Copy everything from the first of the rows down through the line that contains "pyautogui.click(x=533, y=194)", including that line.
==== RECORDS SHOWN ====
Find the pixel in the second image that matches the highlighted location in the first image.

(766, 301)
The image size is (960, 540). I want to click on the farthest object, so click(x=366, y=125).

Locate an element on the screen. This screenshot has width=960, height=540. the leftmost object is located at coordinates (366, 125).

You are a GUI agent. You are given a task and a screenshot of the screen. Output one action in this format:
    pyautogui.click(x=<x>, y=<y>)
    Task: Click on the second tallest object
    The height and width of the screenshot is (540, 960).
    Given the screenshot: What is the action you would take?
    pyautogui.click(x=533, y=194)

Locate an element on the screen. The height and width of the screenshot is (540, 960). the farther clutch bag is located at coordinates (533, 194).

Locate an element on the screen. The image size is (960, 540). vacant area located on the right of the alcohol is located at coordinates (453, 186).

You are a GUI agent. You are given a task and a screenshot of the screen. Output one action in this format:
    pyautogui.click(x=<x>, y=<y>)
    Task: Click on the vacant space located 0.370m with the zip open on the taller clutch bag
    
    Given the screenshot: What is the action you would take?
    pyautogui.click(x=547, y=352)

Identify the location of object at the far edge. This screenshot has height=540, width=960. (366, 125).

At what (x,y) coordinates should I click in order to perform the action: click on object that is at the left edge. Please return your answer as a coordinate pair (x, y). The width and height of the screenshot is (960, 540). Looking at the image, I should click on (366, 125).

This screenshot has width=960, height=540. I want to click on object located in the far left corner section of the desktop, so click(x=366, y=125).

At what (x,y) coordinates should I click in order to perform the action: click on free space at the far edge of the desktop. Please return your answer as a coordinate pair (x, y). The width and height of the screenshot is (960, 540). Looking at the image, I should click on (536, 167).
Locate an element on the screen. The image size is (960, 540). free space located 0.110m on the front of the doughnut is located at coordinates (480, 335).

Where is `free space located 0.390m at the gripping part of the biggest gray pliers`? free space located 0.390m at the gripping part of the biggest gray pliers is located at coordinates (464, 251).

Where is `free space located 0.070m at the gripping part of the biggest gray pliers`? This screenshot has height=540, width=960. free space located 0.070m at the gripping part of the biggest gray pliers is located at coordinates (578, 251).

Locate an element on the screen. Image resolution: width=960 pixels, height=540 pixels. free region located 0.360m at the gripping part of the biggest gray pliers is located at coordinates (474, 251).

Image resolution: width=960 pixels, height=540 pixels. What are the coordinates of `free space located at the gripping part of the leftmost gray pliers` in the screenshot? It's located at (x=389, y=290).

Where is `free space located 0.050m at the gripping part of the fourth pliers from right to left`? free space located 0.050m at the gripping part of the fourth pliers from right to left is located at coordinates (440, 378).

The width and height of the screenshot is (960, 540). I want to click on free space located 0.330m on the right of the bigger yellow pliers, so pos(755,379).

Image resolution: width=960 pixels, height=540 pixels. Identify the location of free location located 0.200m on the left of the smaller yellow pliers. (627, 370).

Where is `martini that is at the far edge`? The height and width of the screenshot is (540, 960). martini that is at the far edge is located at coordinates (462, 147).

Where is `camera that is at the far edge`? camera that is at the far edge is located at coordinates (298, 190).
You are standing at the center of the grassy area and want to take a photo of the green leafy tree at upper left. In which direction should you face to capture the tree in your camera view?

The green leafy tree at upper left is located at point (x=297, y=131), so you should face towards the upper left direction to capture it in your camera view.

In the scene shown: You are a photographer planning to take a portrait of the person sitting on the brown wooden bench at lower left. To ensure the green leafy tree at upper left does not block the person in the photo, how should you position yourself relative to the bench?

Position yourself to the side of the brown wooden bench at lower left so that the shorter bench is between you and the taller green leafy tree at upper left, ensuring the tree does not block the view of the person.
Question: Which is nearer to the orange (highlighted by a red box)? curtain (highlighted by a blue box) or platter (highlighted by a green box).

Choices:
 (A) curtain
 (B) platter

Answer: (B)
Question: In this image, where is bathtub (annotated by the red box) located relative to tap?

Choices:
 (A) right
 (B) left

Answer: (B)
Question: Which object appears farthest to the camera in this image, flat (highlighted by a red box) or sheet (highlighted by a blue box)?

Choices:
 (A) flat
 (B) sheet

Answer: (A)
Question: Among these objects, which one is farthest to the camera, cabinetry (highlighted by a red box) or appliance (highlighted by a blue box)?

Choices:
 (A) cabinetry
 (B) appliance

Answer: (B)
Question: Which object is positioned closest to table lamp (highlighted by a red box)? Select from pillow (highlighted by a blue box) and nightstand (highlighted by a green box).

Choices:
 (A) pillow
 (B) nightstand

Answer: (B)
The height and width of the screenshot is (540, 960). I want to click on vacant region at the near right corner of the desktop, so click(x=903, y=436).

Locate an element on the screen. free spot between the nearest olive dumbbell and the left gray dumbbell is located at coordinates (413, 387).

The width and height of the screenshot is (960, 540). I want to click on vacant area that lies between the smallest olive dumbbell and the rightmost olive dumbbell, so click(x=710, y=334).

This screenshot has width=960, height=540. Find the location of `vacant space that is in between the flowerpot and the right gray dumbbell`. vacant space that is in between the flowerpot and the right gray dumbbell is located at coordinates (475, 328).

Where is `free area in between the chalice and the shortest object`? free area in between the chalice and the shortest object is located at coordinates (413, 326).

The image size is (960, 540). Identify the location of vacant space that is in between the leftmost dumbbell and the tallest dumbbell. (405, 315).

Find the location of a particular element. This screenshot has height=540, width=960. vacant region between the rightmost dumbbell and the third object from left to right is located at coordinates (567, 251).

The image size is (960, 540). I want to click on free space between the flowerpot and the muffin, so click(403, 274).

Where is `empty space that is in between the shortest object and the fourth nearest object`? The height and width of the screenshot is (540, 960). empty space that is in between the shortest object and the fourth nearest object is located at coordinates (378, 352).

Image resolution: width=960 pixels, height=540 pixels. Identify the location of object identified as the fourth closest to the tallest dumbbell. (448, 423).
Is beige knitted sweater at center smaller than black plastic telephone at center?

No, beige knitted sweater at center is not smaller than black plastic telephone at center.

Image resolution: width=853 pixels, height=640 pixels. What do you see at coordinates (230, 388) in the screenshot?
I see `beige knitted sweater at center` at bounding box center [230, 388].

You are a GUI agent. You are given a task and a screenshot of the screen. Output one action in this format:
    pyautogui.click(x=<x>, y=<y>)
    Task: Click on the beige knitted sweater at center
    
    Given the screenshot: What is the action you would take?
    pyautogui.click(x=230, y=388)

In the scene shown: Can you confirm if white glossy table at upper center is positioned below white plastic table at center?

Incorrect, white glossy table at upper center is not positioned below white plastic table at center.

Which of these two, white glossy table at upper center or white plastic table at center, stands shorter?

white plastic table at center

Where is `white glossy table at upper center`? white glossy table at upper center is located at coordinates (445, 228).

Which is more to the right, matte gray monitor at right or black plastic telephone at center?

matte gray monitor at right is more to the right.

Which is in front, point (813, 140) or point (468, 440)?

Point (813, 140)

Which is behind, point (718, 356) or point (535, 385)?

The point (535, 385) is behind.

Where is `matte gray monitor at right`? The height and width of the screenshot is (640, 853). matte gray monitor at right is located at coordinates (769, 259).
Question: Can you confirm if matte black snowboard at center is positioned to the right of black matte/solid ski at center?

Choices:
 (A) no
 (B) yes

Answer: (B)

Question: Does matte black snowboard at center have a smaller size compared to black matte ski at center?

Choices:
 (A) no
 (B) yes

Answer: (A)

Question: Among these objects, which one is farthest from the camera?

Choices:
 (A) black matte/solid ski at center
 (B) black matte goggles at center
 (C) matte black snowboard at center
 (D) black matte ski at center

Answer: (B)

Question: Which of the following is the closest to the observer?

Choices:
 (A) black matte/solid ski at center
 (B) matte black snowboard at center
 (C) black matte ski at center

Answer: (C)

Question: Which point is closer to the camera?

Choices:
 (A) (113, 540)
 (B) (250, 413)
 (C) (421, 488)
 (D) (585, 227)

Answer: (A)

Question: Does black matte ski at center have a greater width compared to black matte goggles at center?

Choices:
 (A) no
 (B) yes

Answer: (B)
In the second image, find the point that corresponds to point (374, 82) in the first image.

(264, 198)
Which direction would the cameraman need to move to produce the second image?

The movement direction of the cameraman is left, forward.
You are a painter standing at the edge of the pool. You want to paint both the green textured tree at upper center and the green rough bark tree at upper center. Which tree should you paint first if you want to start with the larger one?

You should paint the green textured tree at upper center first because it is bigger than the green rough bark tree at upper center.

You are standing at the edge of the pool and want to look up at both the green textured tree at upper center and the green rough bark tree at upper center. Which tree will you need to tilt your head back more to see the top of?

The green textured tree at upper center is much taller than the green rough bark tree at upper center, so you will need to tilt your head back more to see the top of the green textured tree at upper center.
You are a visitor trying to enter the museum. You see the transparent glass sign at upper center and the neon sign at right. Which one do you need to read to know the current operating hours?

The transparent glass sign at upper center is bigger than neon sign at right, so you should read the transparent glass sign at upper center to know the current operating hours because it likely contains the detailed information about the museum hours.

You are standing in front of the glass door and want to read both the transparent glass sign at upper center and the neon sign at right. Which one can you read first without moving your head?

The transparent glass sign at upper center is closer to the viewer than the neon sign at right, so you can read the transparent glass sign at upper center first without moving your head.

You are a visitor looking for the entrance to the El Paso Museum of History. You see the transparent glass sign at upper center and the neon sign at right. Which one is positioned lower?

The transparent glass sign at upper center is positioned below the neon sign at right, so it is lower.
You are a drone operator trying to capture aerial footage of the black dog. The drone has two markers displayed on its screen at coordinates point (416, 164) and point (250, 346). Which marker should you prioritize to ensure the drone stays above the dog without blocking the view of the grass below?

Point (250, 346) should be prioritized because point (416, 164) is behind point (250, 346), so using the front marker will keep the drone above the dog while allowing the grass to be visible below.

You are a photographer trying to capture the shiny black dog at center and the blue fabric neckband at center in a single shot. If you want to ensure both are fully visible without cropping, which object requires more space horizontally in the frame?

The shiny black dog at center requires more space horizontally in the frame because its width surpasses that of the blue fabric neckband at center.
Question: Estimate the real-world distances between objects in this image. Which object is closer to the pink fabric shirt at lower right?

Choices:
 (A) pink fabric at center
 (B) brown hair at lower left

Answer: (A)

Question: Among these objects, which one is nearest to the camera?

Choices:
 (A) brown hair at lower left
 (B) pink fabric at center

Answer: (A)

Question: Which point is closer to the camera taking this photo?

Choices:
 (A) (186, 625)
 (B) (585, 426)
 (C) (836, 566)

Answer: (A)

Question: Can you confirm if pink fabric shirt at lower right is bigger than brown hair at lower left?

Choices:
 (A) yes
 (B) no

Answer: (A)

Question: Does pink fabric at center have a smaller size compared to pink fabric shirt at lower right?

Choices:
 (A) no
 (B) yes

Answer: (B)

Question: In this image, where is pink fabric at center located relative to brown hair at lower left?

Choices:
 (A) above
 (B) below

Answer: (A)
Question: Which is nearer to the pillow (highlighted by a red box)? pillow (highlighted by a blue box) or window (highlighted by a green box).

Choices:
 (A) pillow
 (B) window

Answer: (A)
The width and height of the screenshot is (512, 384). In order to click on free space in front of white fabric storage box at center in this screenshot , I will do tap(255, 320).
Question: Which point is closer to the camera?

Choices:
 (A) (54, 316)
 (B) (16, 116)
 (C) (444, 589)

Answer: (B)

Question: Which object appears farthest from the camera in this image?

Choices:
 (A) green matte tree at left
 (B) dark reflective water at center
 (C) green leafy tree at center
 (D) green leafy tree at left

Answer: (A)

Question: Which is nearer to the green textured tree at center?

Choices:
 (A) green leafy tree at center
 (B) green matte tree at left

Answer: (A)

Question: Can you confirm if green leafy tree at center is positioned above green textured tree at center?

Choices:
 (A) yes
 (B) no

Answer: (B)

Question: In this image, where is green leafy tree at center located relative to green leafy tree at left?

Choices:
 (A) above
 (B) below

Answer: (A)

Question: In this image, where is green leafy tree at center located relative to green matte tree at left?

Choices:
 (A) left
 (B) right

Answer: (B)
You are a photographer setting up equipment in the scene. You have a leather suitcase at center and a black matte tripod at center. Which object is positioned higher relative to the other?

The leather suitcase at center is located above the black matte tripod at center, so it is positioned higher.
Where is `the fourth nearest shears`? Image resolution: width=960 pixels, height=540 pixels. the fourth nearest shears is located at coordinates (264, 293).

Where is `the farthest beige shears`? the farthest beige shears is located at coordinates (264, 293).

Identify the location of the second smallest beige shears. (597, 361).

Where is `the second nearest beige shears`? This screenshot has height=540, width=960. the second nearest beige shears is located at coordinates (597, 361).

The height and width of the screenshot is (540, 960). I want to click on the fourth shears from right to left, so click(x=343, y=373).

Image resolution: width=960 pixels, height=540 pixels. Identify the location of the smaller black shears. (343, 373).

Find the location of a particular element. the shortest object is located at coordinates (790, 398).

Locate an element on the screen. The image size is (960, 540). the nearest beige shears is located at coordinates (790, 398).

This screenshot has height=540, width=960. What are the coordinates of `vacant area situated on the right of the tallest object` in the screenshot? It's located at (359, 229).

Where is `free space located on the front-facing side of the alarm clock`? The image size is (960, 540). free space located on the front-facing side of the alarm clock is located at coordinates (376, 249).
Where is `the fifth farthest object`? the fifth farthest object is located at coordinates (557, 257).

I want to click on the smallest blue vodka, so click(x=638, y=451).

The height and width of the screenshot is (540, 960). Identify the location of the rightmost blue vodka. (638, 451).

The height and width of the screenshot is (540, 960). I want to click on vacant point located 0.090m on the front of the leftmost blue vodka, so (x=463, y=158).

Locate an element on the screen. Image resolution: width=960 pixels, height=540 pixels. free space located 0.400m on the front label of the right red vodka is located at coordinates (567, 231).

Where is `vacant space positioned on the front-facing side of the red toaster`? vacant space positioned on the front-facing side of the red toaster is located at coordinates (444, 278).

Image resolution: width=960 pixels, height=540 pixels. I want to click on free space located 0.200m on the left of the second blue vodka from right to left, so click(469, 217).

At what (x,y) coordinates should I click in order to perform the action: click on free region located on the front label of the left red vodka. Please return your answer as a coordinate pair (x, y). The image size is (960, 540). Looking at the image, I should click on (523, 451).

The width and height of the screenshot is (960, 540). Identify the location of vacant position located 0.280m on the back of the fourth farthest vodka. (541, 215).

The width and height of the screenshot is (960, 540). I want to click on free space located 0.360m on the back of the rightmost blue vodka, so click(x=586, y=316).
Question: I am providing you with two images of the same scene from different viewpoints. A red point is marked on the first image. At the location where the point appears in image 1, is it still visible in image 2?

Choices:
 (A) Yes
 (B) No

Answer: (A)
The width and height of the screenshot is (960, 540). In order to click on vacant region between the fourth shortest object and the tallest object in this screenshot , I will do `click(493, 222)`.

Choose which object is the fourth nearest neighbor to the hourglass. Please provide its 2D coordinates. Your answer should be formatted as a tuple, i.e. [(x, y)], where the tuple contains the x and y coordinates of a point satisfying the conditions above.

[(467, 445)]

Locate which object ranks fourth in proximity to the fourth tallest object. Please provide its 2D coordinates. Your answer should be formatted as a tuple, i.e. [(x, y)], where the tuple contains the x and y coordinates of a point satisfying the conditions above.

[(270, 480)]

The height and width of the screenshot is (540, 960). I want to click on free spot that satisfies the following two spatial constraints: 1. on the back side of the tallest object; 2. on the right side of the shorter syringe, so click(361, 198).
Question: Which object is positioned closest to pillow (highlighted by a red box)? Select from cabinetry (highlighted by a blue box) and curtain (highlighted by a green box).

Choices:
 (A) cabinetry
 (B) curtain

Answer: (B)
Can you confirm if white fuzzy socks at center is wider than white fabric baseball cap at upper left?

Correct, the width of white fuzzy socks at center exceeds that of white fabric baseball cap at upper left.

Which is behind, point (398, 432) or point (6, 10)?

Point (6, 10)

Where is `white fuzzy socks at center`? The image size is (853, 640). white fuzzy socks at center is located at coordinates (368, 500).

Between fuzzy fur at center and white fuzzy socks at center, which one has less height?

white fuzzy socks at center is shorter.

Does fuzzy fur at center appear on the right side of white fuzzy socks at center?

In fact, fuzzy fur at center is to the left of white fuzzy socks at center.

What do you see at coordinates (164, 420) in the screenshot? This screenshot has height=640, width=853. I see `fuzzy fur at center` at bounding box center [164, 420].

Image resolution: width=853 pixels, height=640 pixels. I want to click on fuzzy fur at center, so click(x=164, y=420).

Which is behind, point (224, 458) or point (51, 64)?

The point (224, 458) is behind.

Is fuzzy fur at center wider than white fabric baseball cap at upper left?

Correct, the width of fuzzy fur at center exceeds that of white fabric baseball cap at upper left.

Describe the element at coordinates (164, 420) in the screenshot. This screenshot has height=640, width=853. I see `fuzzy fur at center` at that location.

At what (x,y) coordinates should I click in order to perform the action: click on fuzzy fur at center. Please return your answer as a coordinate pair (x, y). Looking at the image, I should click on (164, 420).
====
◆ OUTPUT OF THE TASK ◆
Find the pixel in the second image that matches the highlighted location in the first image.

(766, 301)
The image size is (960, 540). I want to click on the farthest object, so click(x=366, y=125).

Locate an element on the screen. This screenshot has width=960, height=540. the leftmost object is located at coordinates (366, 125).

You are a GUI agent. You are given a task and a screenshot of the screen. Output one action in this format:
    pyautogui.click(x=<x>, y=<y>)
    Task: Click on the second tallest object
    The height and width of the screenshot is (540, 960).
    Given the screenshot: What is the action you would take?
    pyautogui.click(x=533, y=194)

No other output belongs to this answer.